**EXERCISE PROMPT:** Filter the records for lines holding the string "cross".

**EXERCISE DATA:**
_ _ _ _ _ _ _
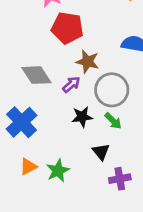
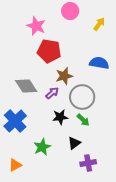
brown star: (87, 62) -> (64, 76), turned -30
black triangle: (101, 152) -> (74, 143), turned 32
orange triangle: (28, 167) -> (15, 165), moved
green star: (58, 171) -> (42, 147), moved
_ _ _ _ _ _ _
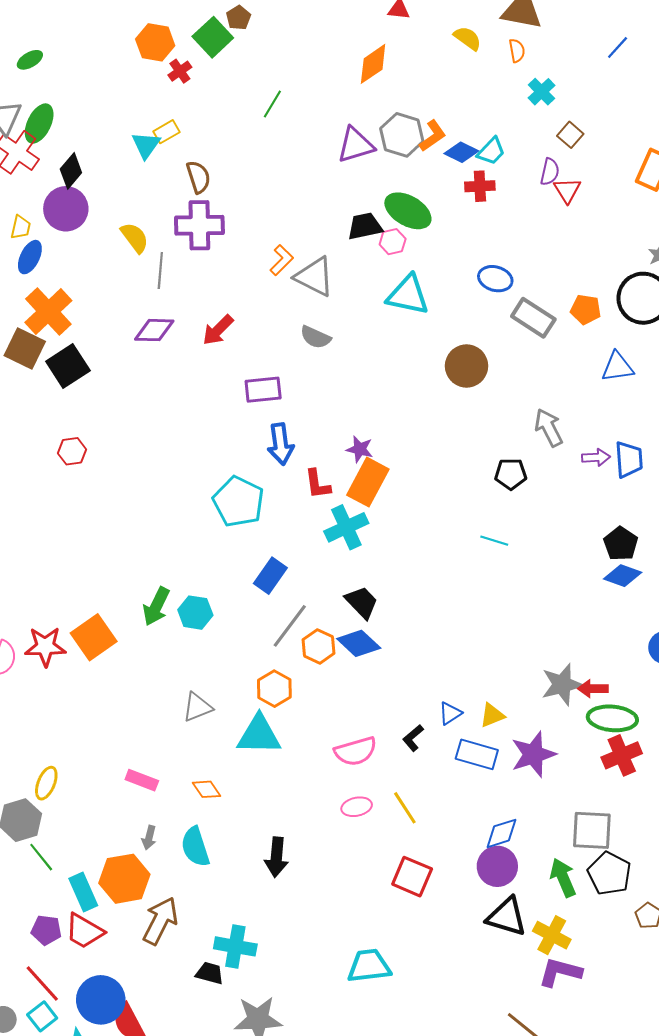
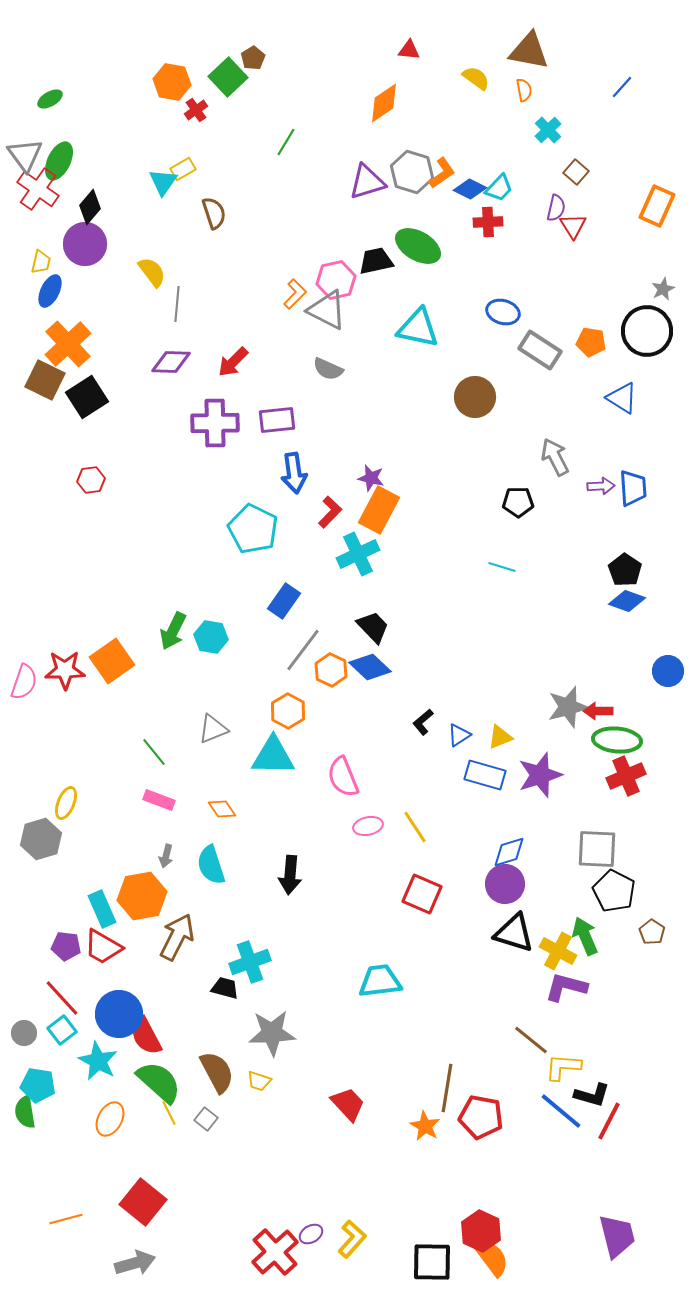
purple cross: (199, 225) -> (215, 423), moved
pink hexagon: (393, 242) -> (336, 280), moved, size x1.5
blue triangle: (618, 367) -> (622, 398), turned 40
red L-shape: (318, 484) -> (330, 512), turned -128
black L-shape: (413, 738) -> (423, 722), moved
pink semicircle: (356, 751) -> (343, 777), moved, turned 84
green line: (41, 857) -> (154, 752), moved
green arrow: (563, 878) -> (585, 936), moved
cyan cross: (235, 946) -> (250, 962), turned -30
_ _ _ _ _ _ _
**TASK RESPONSE:**
purple cross: (199, 225) -> (215, 423), moved
cyan cross: (235, 946) -> (250, 962), turned -30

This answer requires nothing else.